### Data for this exercise
★ ★ ★ ★ ★ ★ ★

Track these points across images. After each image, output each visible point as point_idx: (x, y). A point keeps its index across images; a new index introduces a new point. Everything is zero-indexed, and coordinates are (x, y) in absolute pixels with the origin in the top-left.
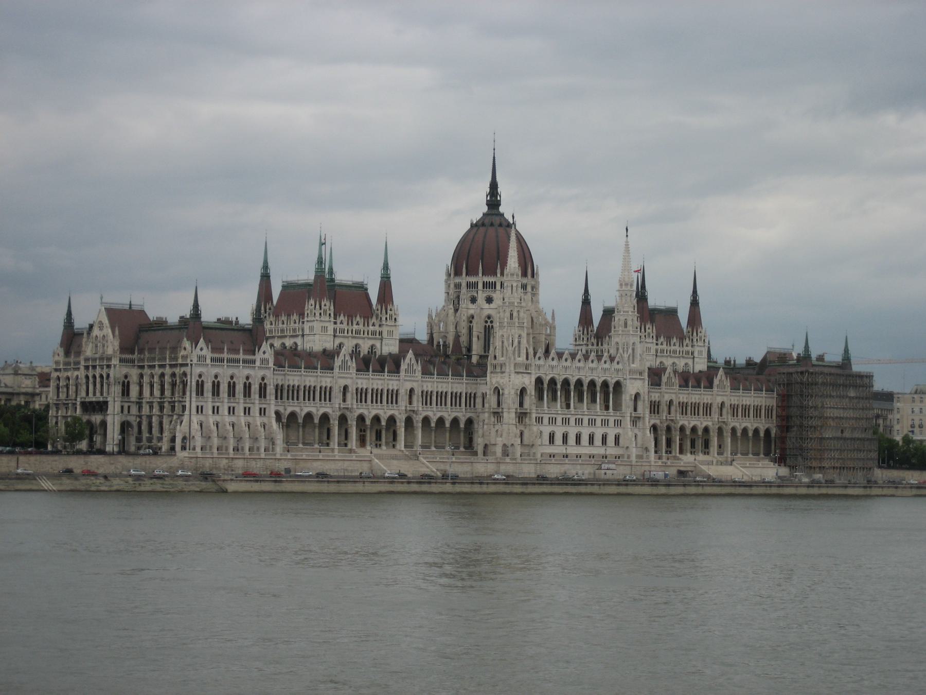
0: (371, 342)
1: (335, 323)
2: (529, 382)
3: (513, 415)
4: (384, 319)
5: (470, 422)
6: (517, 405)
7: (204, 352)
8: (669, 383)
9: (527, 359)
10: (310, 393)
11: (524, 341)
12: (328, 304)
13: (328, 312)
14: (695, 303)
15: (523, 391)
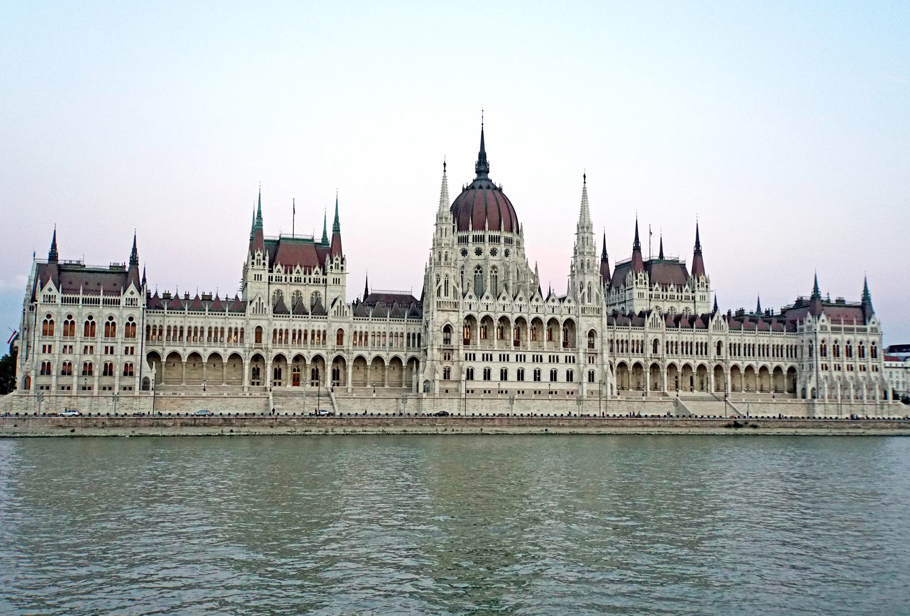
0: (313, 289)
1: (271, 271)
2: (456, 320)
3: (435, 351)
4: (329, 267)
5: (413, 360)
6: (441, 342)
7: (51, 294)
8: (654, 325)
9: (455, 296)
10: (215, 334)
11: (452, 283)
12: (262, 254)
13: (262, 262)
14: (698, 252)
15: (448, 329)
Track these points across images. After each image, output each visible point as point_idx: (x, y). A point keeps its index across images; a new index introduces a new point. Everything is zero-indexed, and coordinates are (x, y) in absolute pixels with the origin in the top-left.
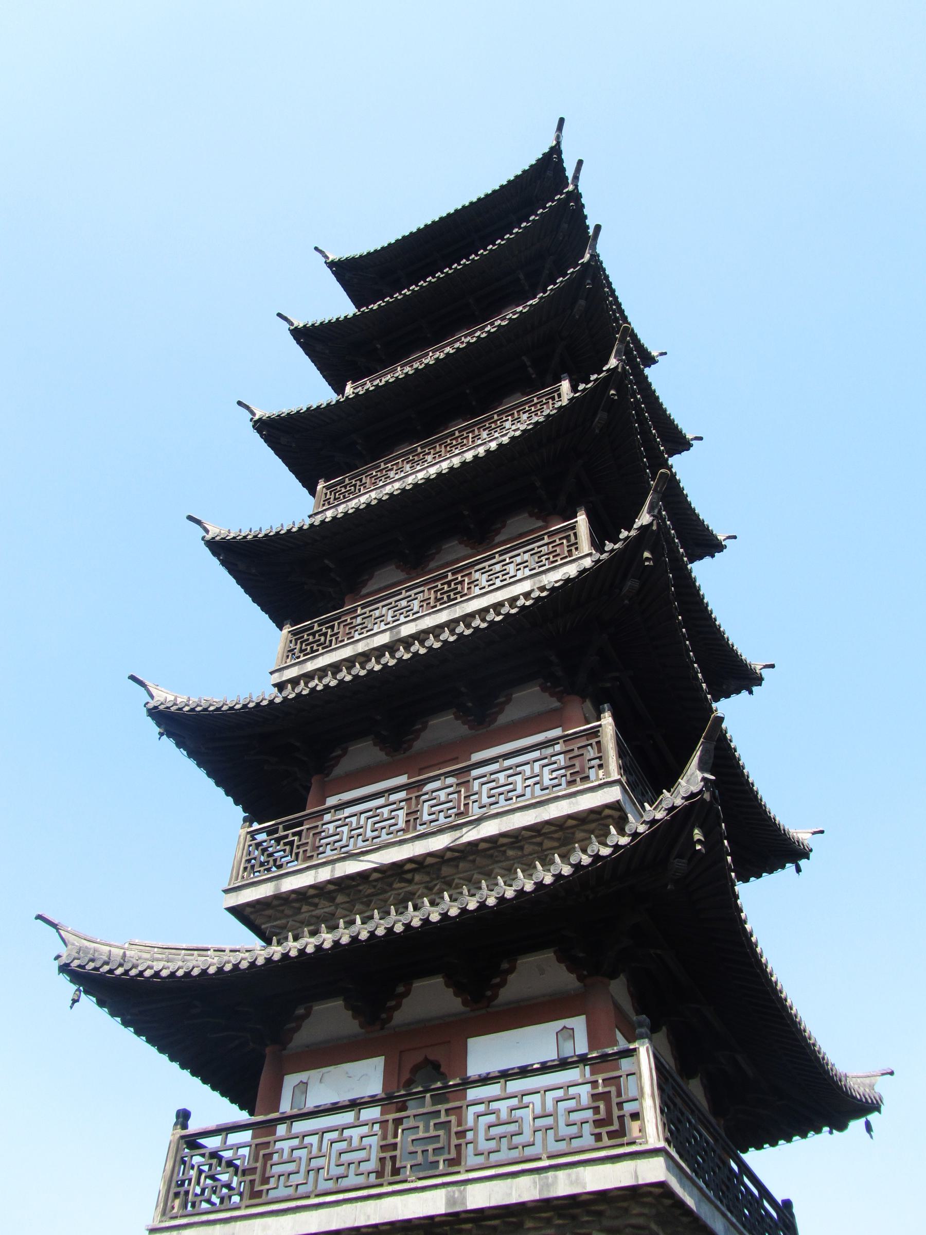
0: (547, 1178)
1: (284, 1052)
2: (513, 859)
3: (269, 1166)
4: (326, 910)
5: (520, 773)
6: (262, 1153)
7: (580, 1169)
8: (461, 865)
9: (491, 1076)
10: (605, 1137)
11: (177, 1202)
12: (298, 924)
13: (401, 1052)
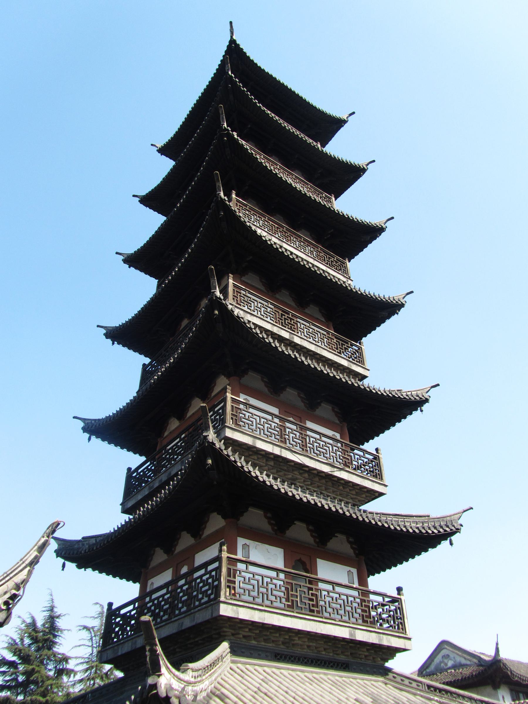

★ ★ ★ ★ ★ ★ ★

### What the task asks
Rewrite the listing above with "point_idx" changed to "point_number" wherever it occurs, and leave everything else as it is. Omit the picture lines from your answer.

### Result for this exercise
Track these points across images. After each image, output each visible point as point_number: (x, y). A point keeps its index across images; a new index introduces a new point. Everything is zero-indexed, and coordinates are (x, y) in absolute pixels with the origin in the top-left.
0: (371, 342)
1: (335, 323)
2: (529, 382)
3: (513, 415)
4: (384, 319)
5: (470, 422)
6: (517, 405)
7: (204, 352)
8: (669, 383)
9: (527, 359)
10: (310, 393)
11: (524, 341)
12: (328, 304)
13: (328, 312)
14: (695, 303)
15: (523, 391)
0: (313, 289)
1: (271, 271)
2: (456, 320)
3: (435, 351)
4: (329, 267)
5: (413, 360)
6: (441, 342)
7: (51, 294)
8: (654, 325)
9: (455, 296)
10: (215, 334)
11: (452, 283)
12: (262, 254)
13: (262, 262)
14: (698, 252)
15: (448, 329)
Track these points across images. After each image, output each visible point as point_number: (x, y). A point keeps its index across images; a new index introduces a new point. Everything is zero-indexed, and coordinates are (x, y) in absolute pixels with the origin in the top-left.
0: (547, 1178)
1: (284, 1052)
2: (513, 859)
3: (269, 1166)
4: (326, 910)
5: (520, 773)
6: (262, 1153)
7: (580, 1169)
8: (461, 865)
9: (491, 1076)
10: (605, 1137)
11: (177, 1202)
12: (298, 924)
13: (401, 1052)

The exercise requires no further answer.